Task instructions.
Give the listing again character for character, but drop the images.

Available data.
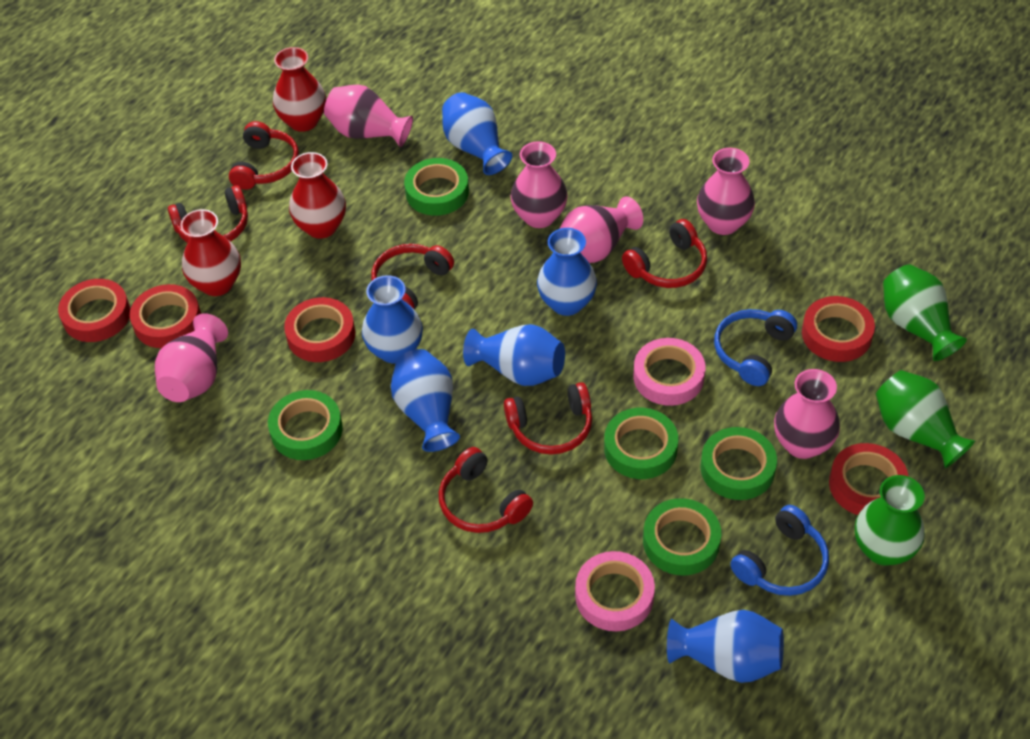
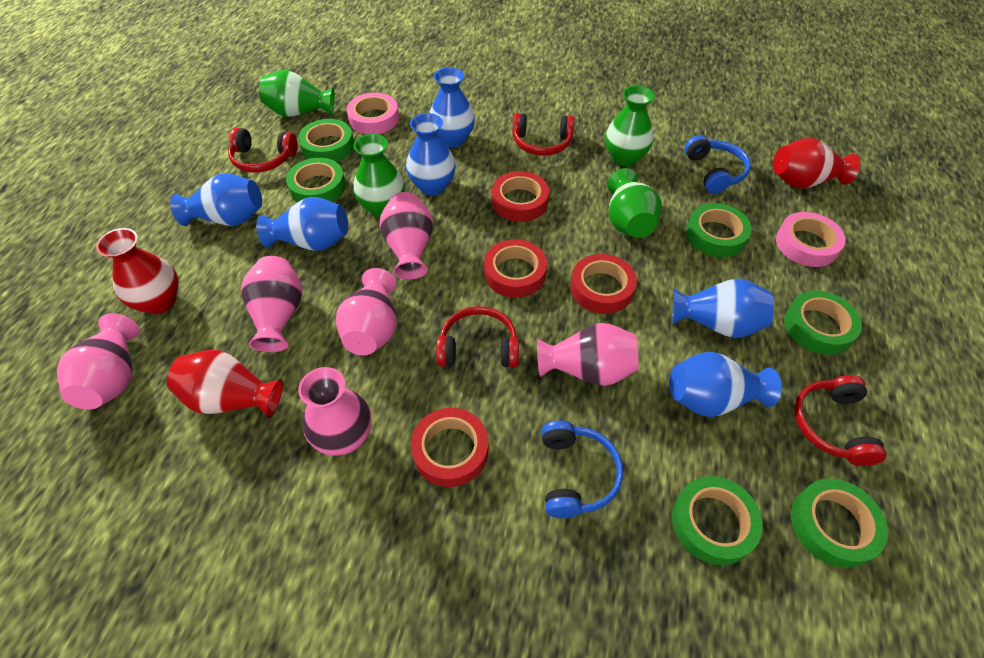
green tape: 5 -> 6
green vase: 3 -> 4
red headphones: 6 -> 4
red tape: 5 -> 4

Exercise answer.
green tape: 5 -> 6
green vase: 3 -> 4
red headphones: 6 -> 4
red tape: 5 -> 4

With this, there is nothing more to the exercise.